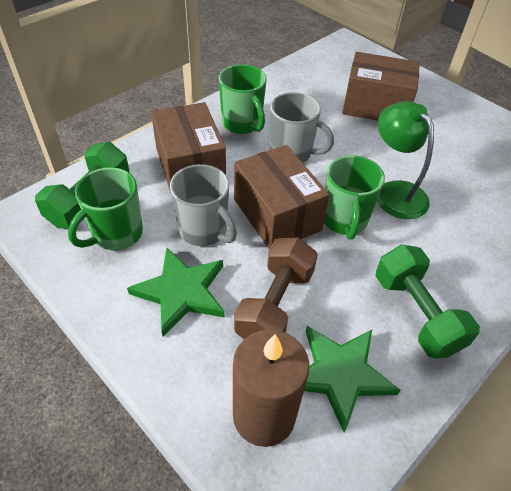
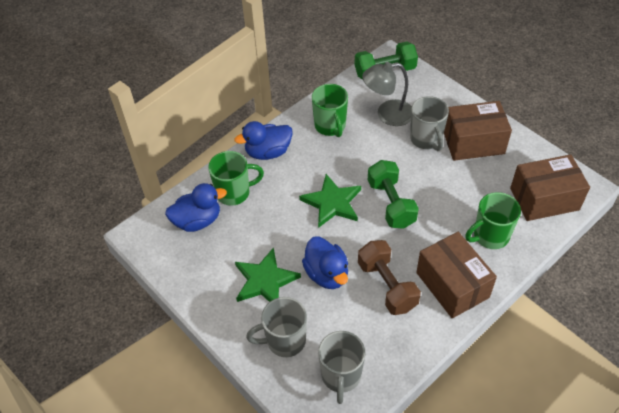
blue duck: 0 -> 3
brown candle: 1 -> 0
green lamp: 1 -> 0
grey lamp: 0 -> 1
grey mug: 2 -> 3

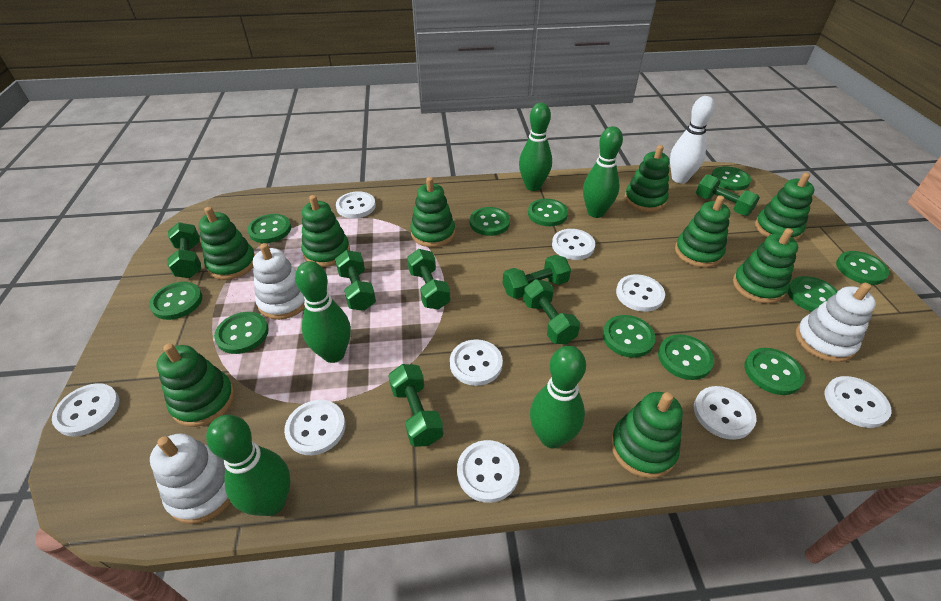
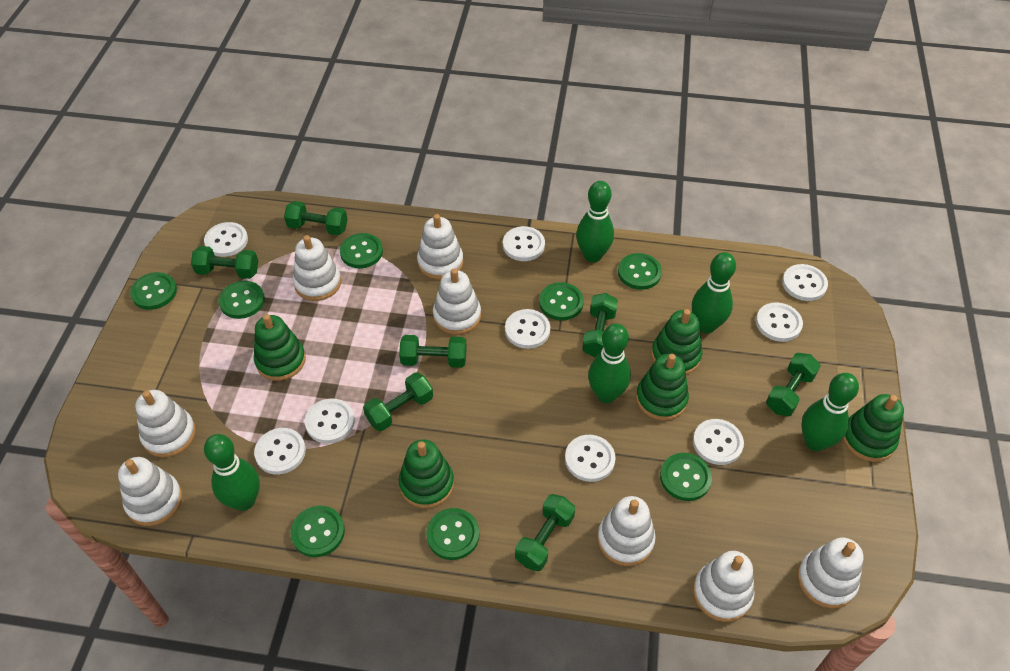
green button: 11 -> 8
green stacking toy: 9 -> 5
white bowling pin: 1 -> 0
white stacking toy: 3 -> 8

Exercise directions ▸ Please repeat the records above word for word, and do not include the pictures.

Result ▸
blue duck: 0 -> 3
brown candle: 1 -> 0
green lamp: 1 -> 0
grey lamp: 0 -> 1
grey mug: 2 -> 3

green button: 11 -> 8
green stacking toy: 9 -> 5
white bowling pin: 1 -> 0
white stacking toy: 3 -> 8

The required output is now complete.